Required action.
The answer is to be the lines below that lie between the line holding "R15: 3.9 (NET27, VCC) -> 3.9 (GND, VCC)" and the line holding "U4: MCP4725 -> DAC5571", inclusive, transcribed exactly and free of pictures.

Extracted material.
----------

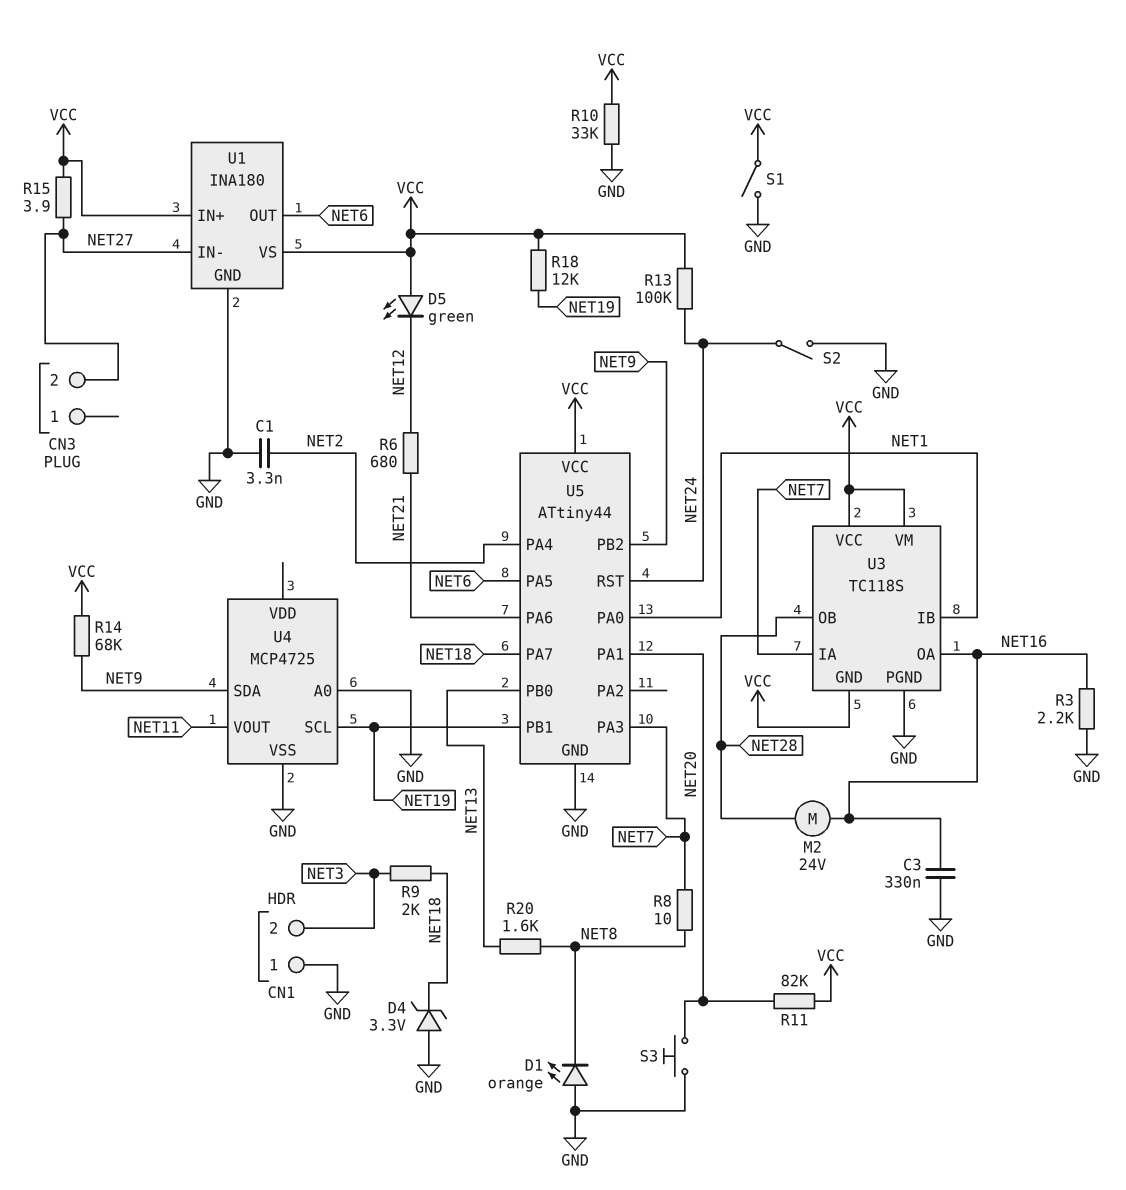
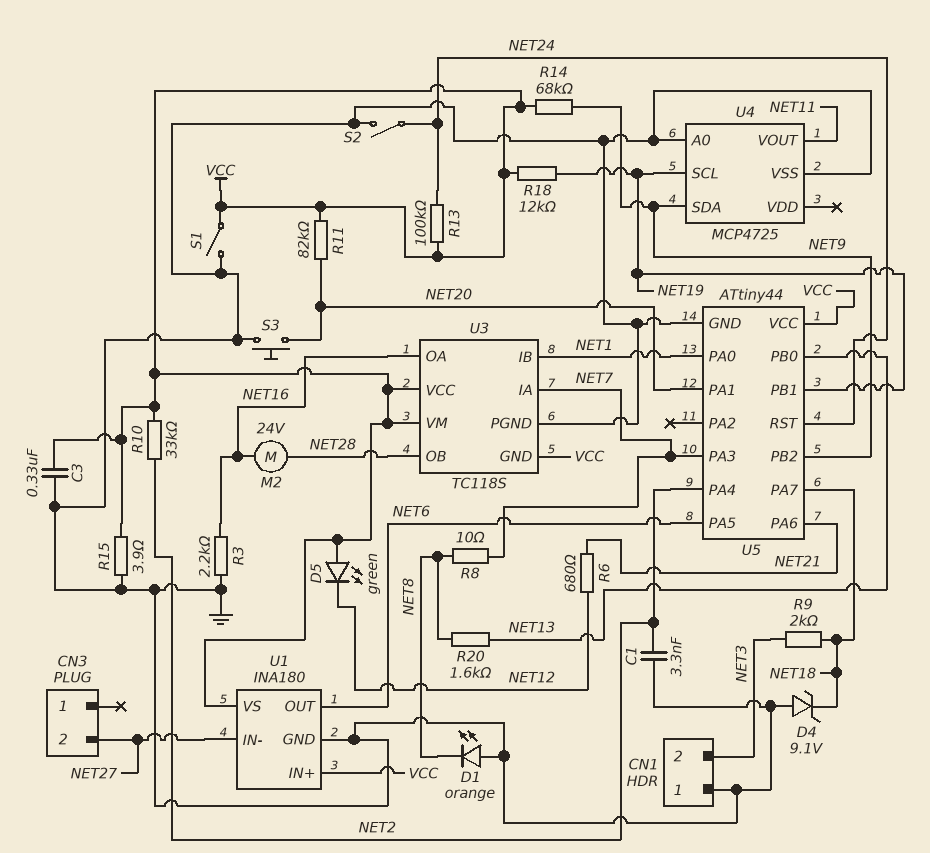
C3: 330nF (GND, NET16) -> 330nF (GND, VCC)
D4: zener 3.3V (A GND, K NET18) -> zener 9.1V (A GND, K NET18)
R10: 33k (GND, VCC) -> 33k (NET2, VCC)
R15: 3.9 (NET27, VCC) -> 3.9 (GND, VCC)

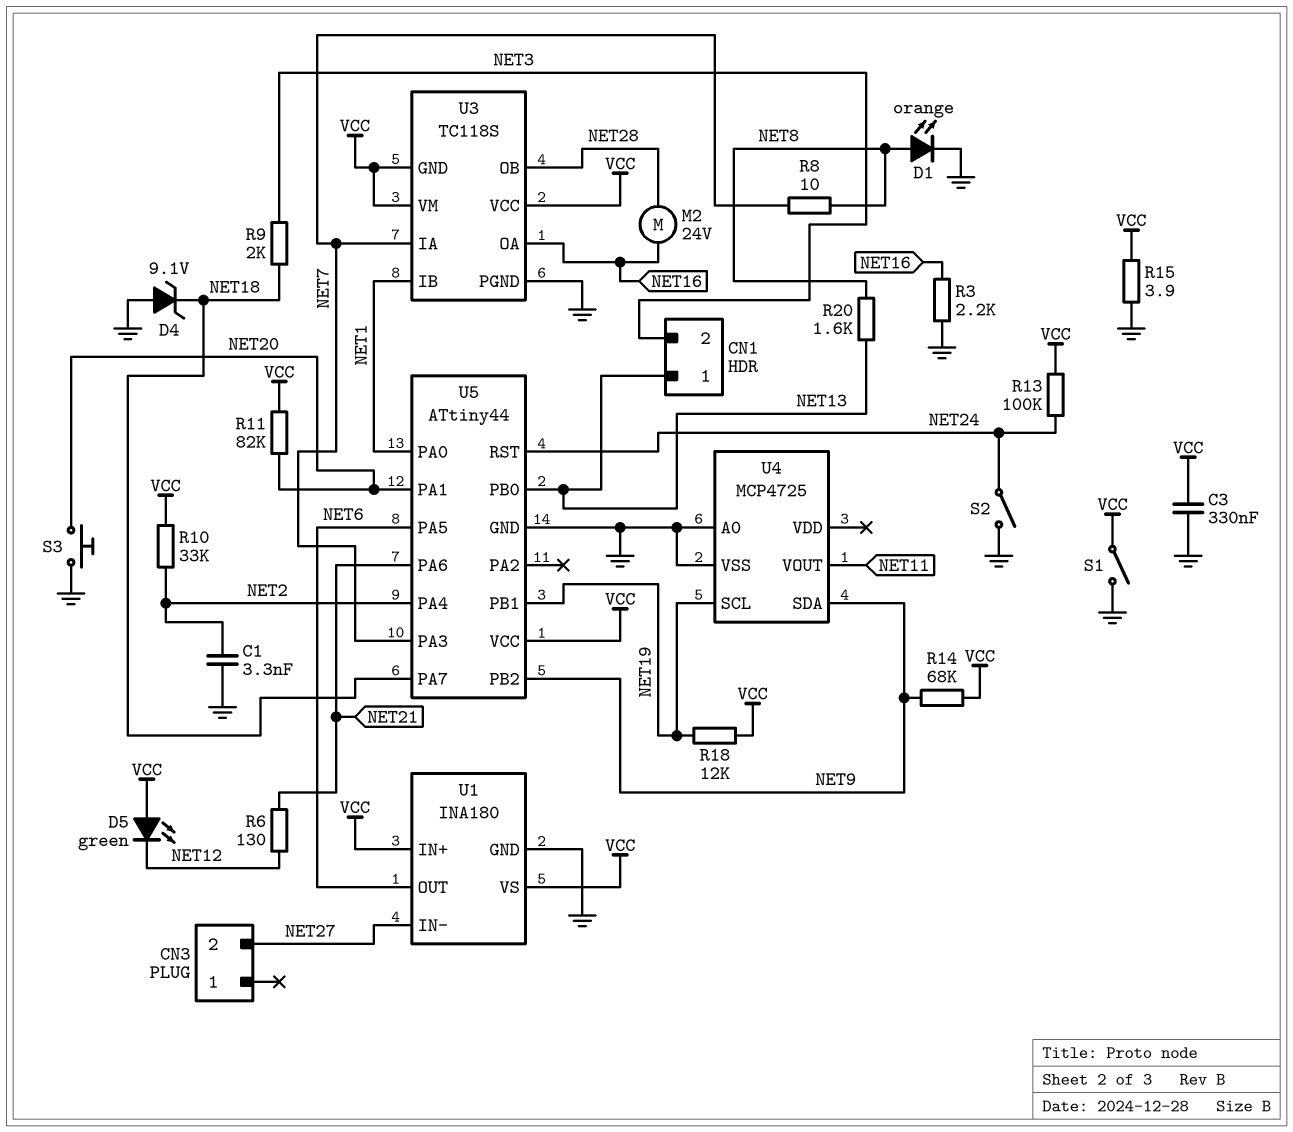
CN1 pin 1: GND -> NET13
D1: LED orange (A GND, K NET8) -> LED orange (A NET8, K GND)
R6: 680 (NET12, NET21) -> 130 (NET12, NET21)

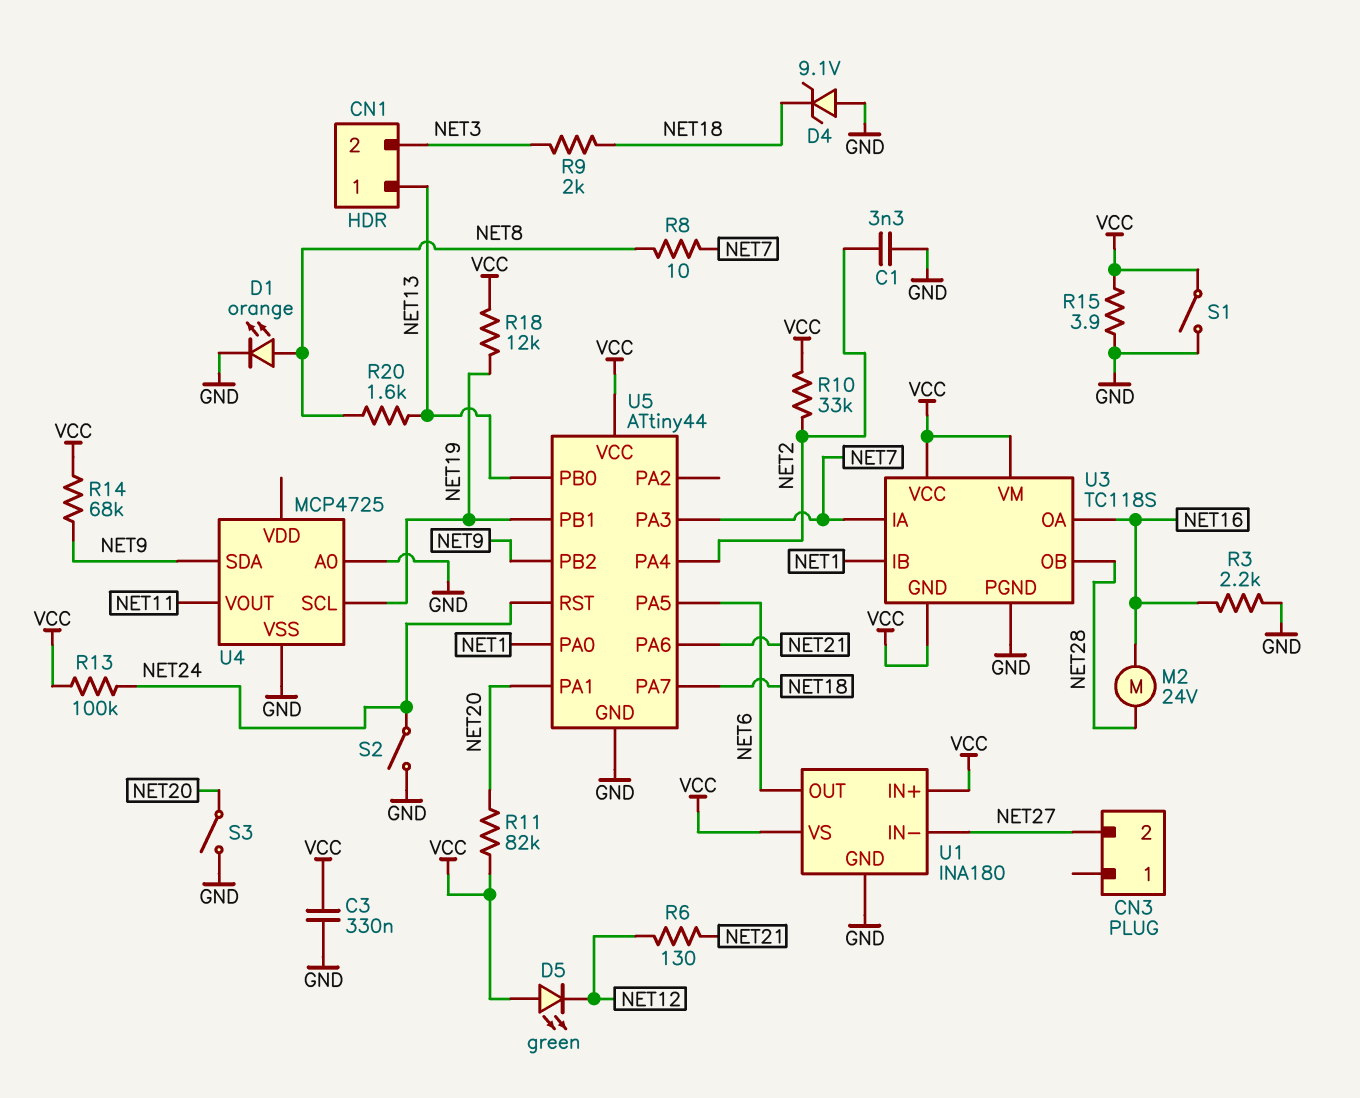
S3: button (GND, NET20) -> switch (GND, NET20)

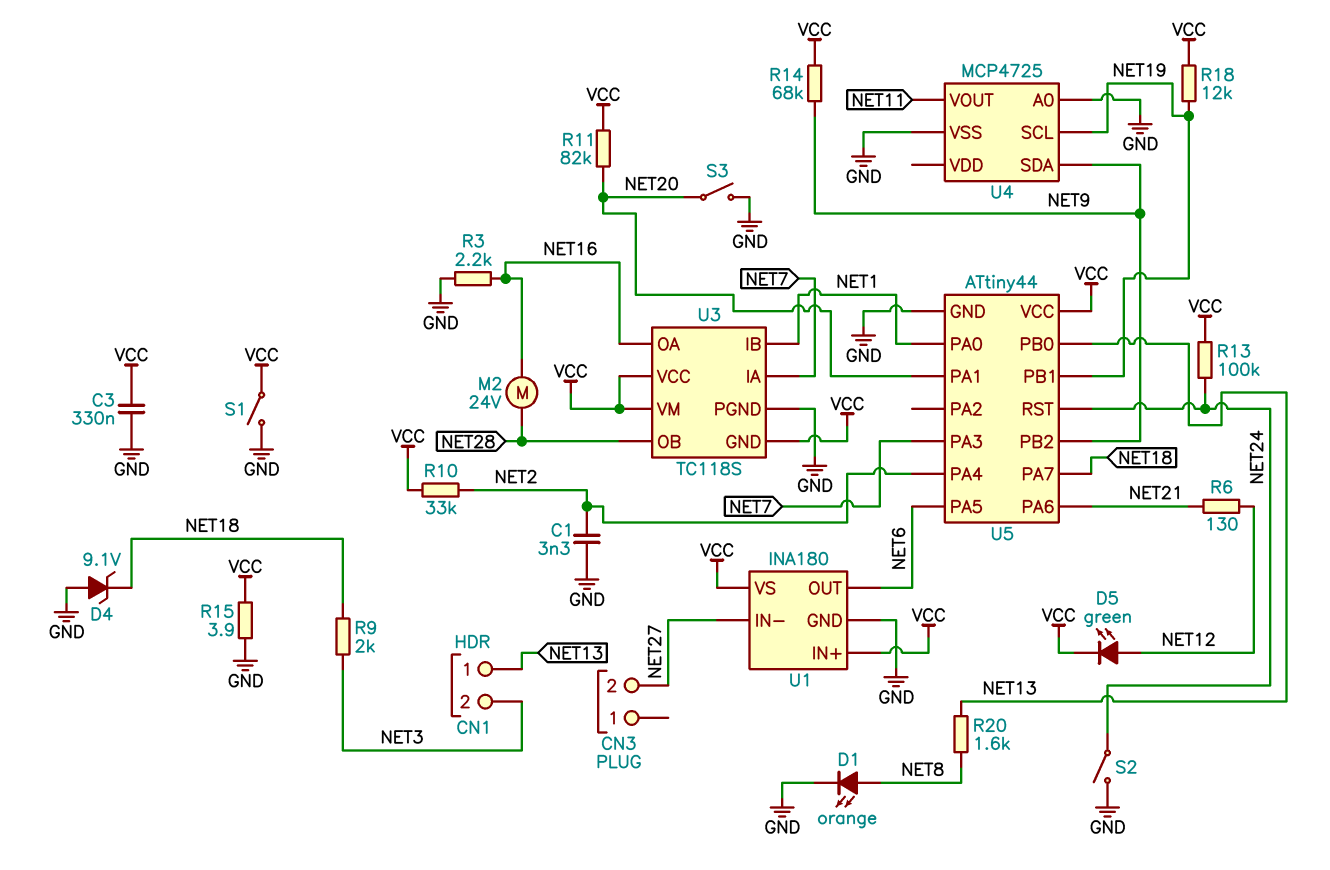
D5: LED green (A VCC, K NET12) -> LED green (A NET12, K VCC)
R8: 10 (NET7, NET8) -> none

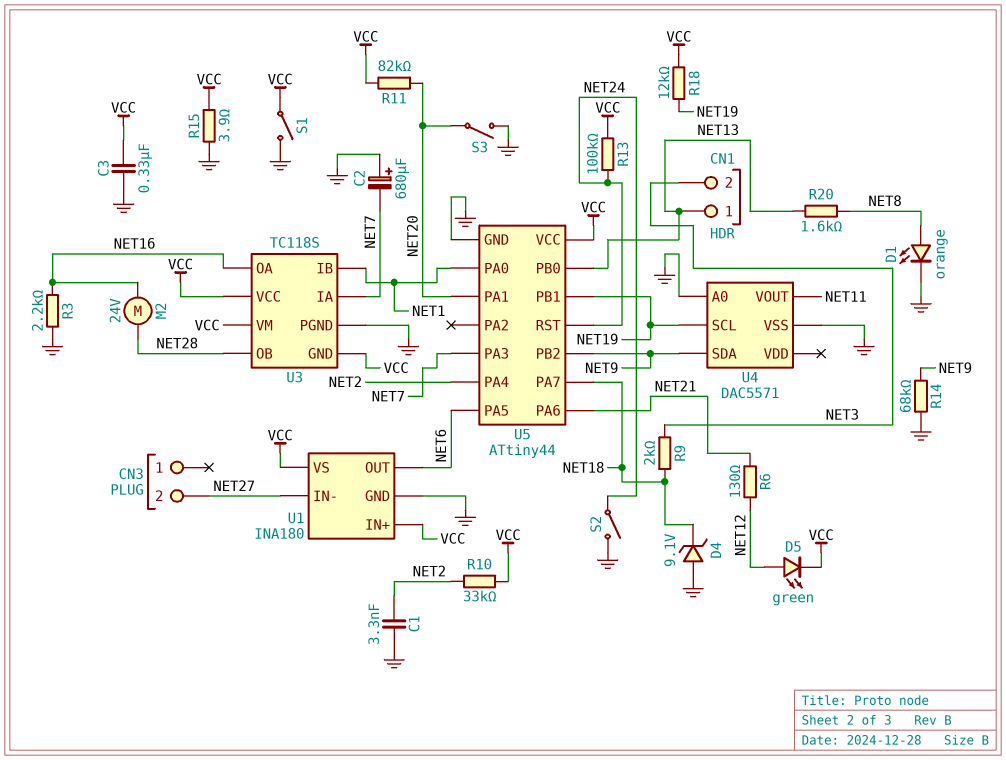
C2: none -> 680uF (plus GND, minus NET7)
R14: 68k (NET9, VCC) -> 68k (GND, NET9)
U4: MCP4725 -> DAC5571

----------

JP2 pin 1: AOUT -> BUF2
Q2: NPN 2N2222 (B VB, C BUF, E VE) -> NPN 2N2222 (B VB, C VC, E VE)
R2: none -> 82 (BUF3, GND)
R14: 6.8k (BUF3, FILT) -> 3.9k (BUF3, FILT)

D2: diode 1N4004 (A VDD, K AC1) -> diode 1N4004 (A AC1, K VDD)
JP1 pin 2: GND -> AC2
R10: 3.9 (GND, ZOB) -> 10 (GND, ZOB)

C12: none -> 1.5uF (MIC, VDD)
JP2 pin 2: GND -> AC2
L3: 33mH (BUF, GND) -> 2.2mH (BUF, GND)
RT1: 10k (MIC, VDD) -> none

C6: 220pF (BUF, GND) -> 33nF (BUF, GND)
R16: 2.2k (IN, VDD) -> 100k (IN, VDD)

----------

Result of this exercise.
R15: 3.9 (NET27, VCC) -> 3.9 (GND, VCC)

CN1 pin 1: GND -> NET13
D1: LED orange (A GND, K NET8) -> LED orange (A NET8, K GND)
R6: 680 (NET12, NET21) -> 130 (NET12, NET21)

S3: button (GND, NET20) -> switch (GND, NET20)

D5: LED green (A VCC, K NET12) -> LED green (A NET12, K VCC)
R8: 10 (NET7, NET8) -> none

C2: none -> 680uF (plus GND, minus NET7)
R14: 68k (NET9, VCC) -> 68k (GND, NET9)
U4: MCP4725 -> DAC5571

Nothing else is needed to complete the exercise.